Return verbatim the portion of the material below that starts at the line containing "none -> cyan plate I14 level 1" and ends at its last line.

• • •

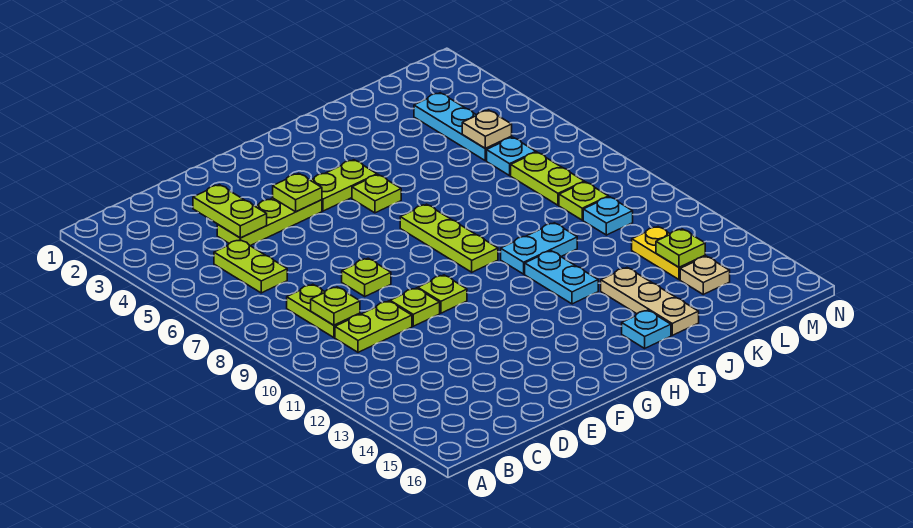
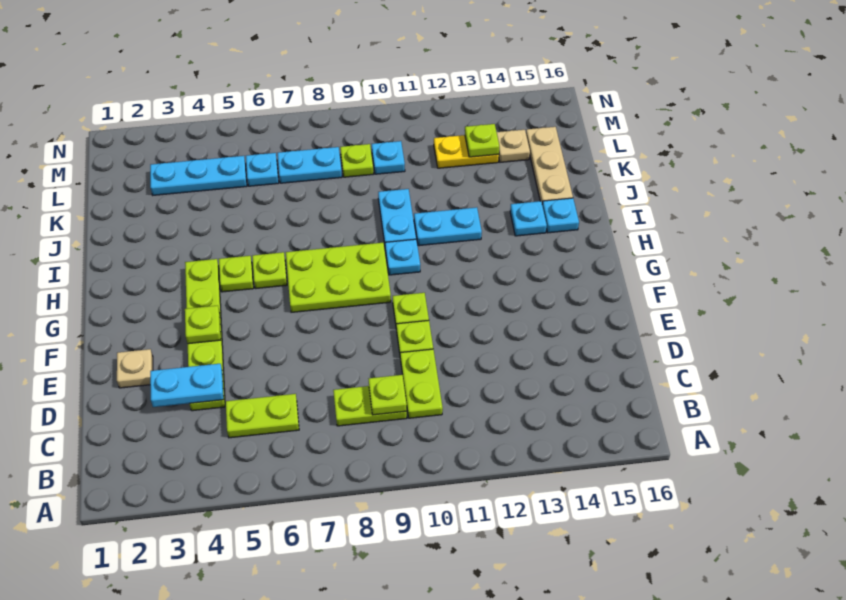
lime plate D3:D4 level 2 -> cyan plate D3:D4 level 2
lime plate E8 level 1 -> lime plate H6 level 1
lime plate H7:H9 level 1 -> lime plate G7:H9 level 1
none -> cyan plate H10 level 1
none -> cyan plate I14 level 1
tan plate J13:J15 level 1 -> tan plate J15:L15 level 1
tan plate L5 level 2 -> tan plate E2 level 1
lime plate L7:L8 level 1 -> cyan plate L7:L8 level 1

• • •

Your response:
none -> cyan plate I14 level 1
tan plate J13:J15 level 1 -> tan plate J15:L15 level 1
tan plate L5 level 2 -> tan plate E2 level 1
lime plate L7:L8 level 1 -> cyan plate L7:L8 level 1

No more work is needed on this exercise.